Assigned task » After finding the line that holds "white wallet: 12 -> 8" below, set down that line and the rest through the final one exactly, leaving the pictures out.

--- Data shown Enclosed Below ---

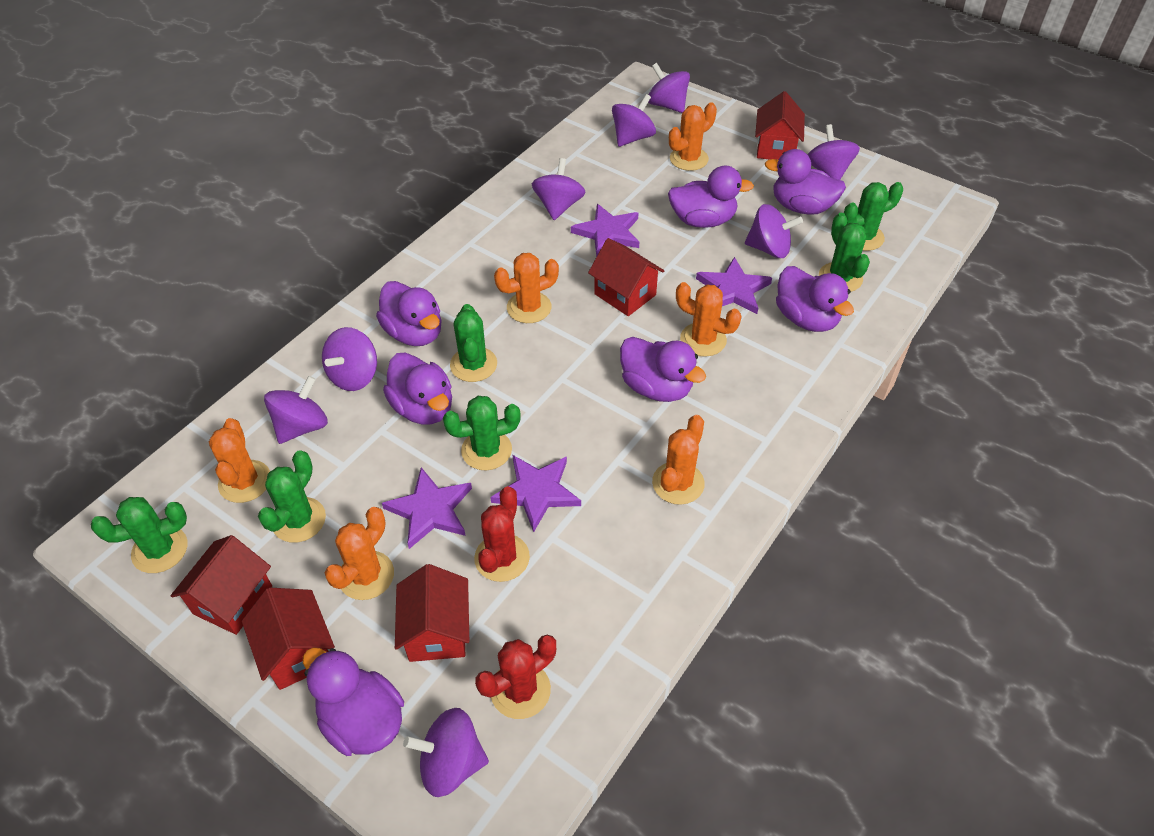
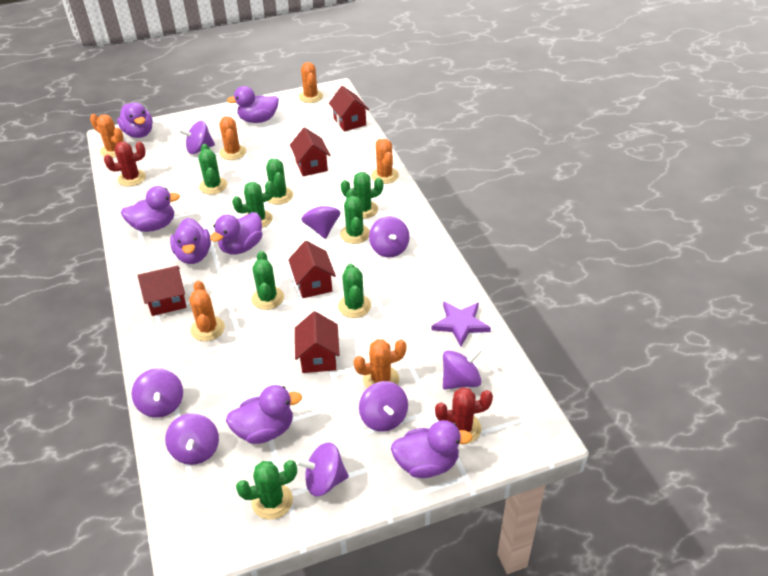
green cactus: 6 -> 8
purple star: 4 -> 1

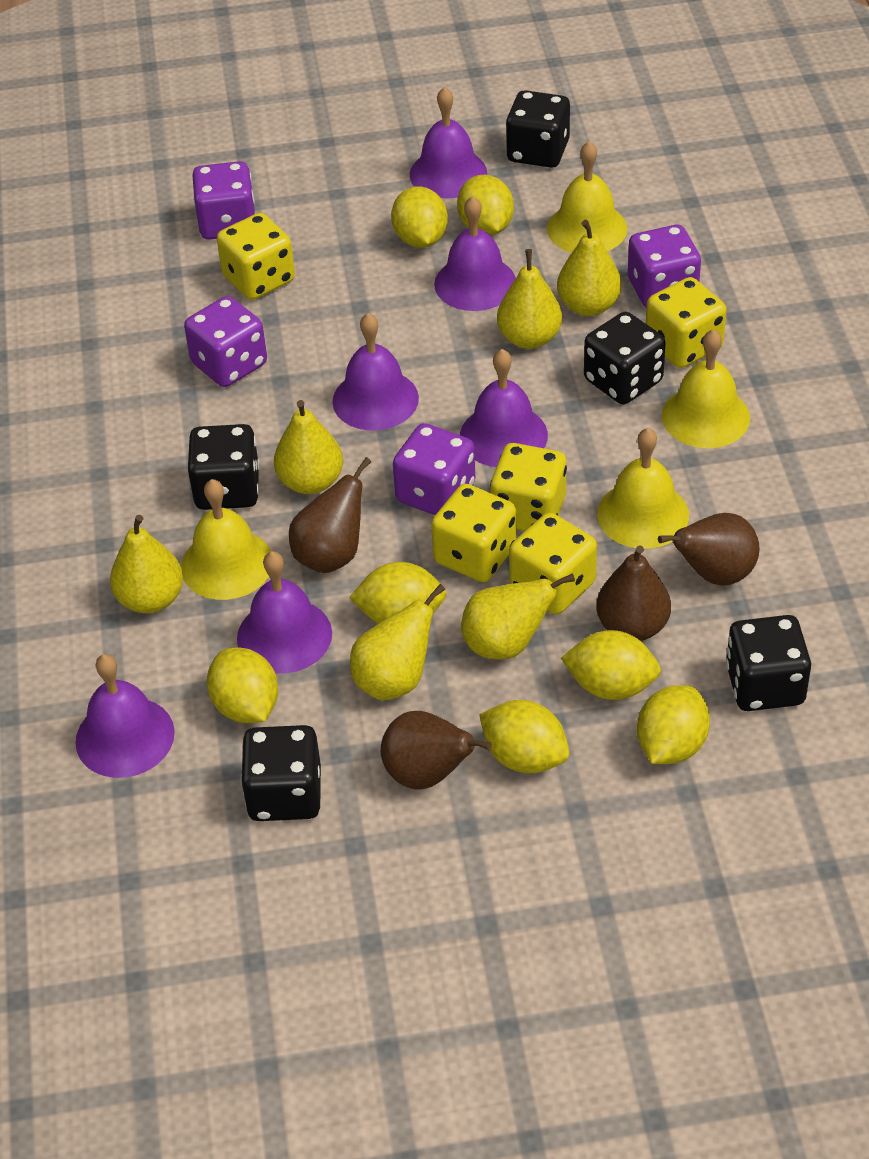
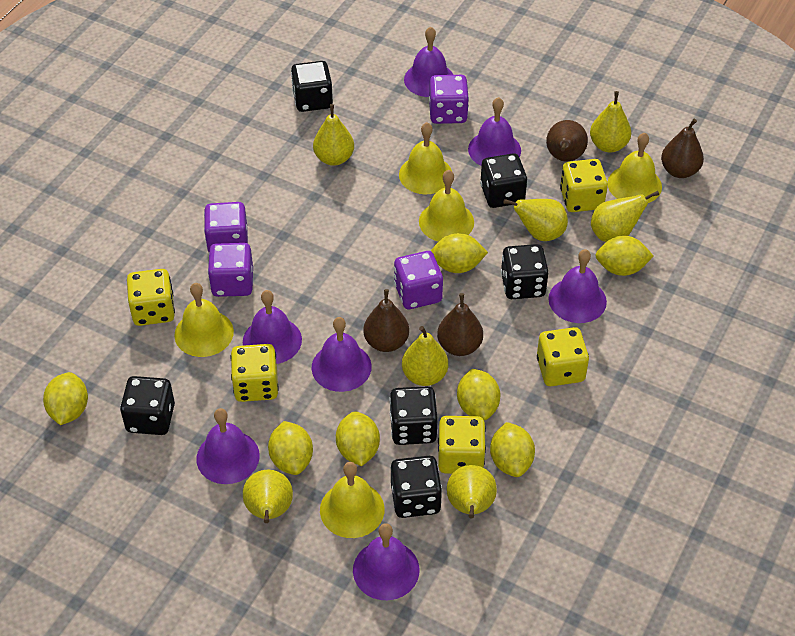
black dice: 5 -> 6
purple bell: 6 -> 7
yellow bell: 4 -> 5
yellow pear: 6 -> 7

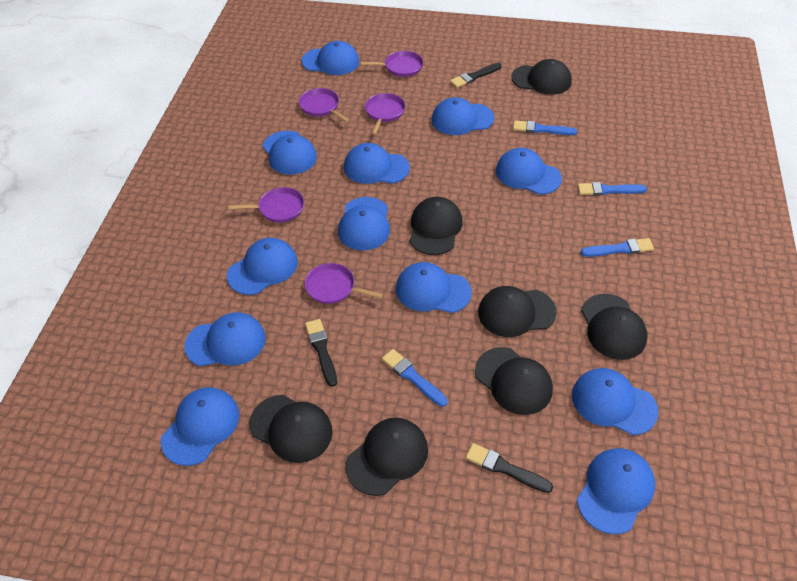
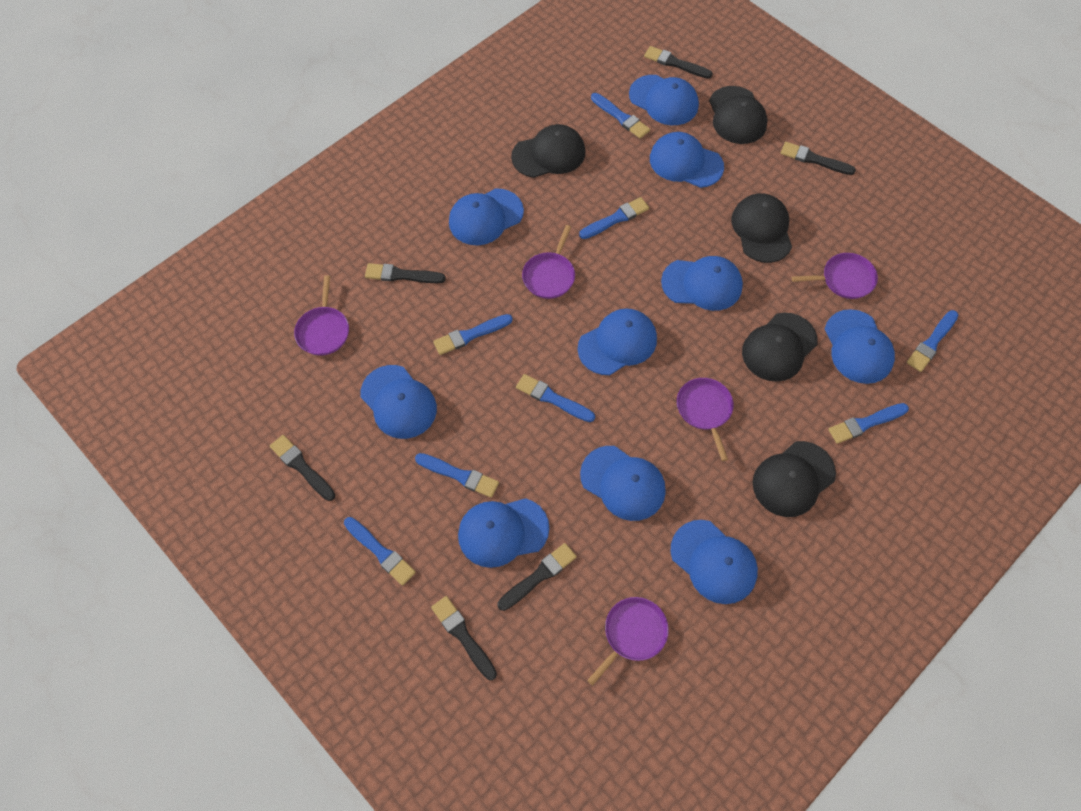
black brush: 3 -> 6
black cap: 7 -> 5
blue brush: 4 -> 8
blue cap: 12 -> 10

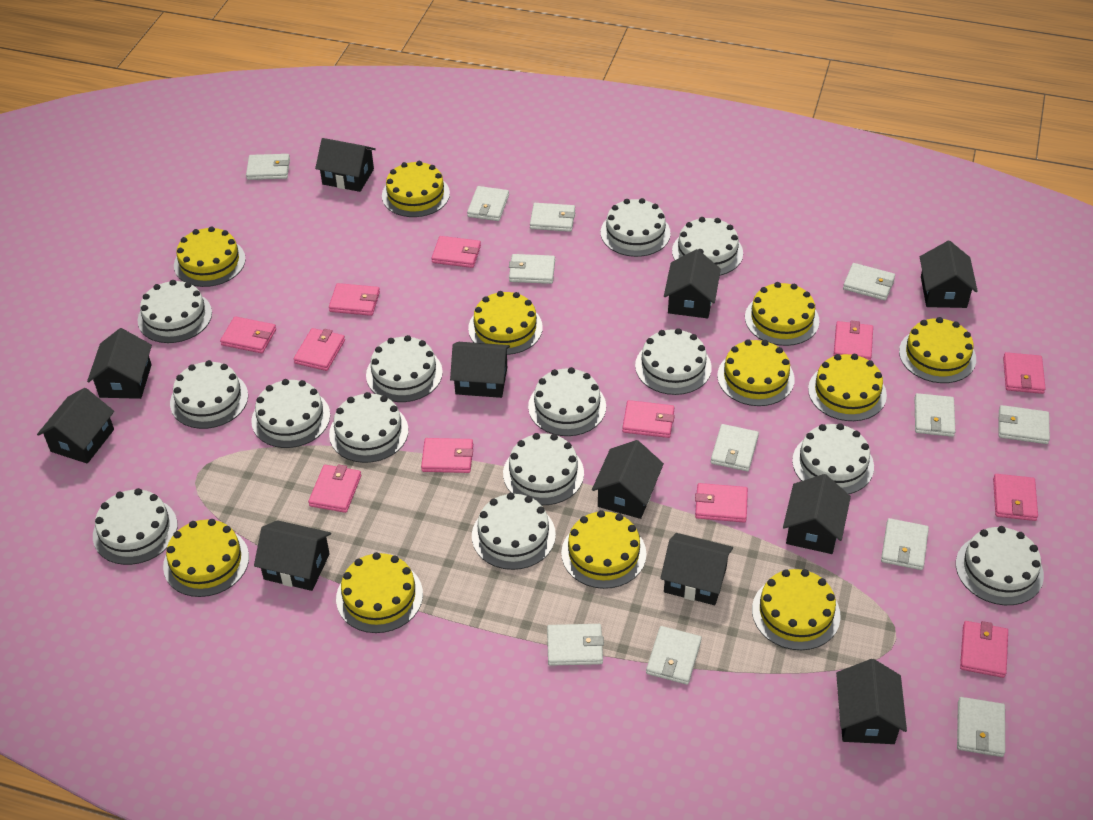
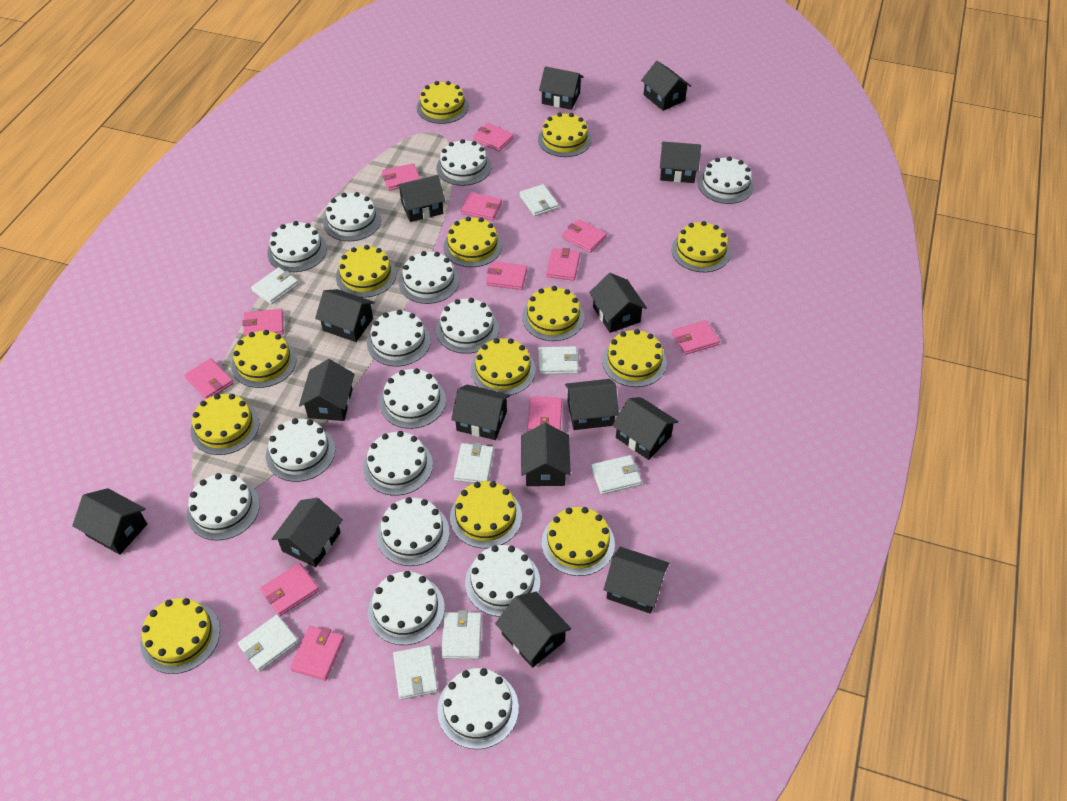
black house: 11 -> 15
white cake: 14 -> 15
white wallet: 12 -> 8
yellow cake: 11 -> 13

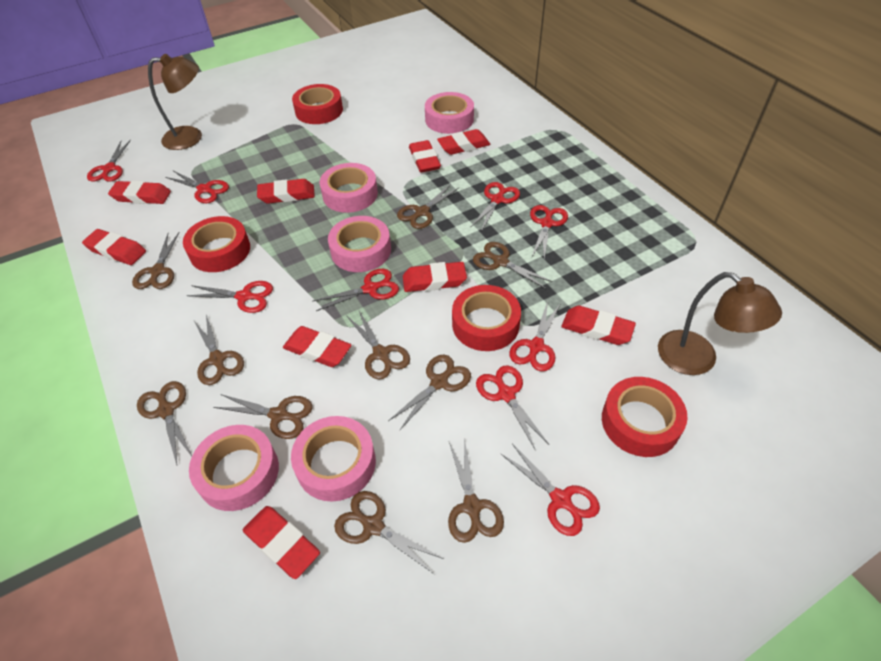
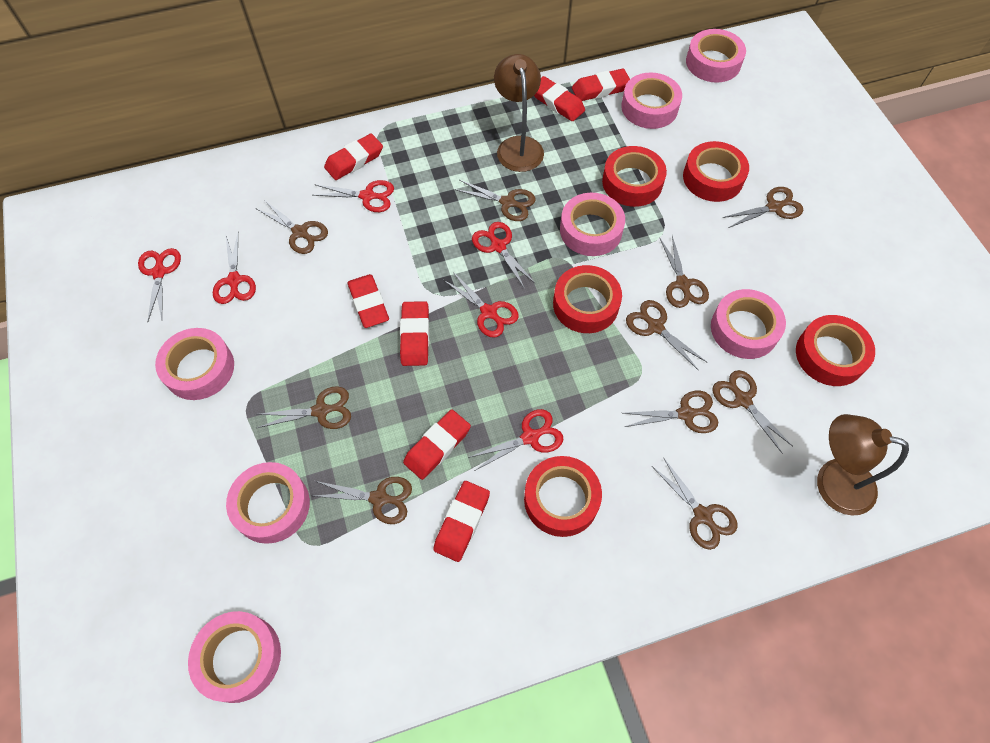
pink tape: 5 -> 7
red eraser: 9 -> 7
red scissors: 9 -> 6
red tape: 4 -> 5

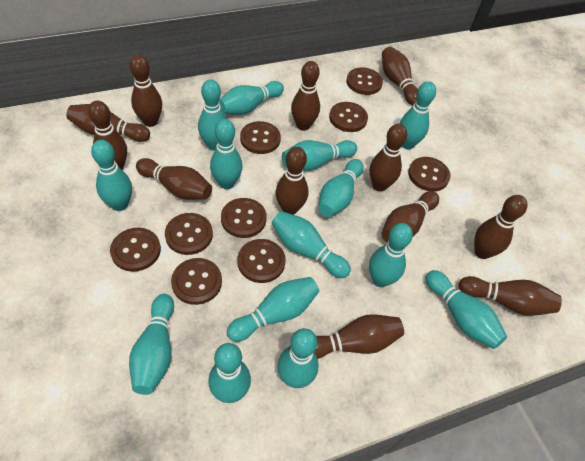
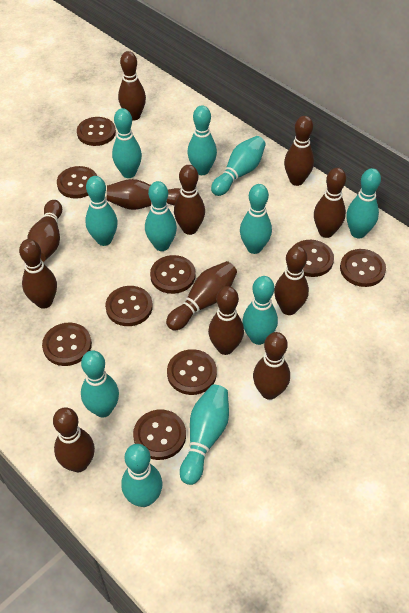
turquoise bowling pin: 14 -> 11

--- End of Enclosed Data shown ---

Written response »
white wallet: 12 -> 8
yellow cake: 11 -> 13

pink tape: 5 -> 7
red eraser: 9 -> 7
red scissors: 9 -> 6
red tape: 4 -> 5

turquoise bowling pin: 14 -> 11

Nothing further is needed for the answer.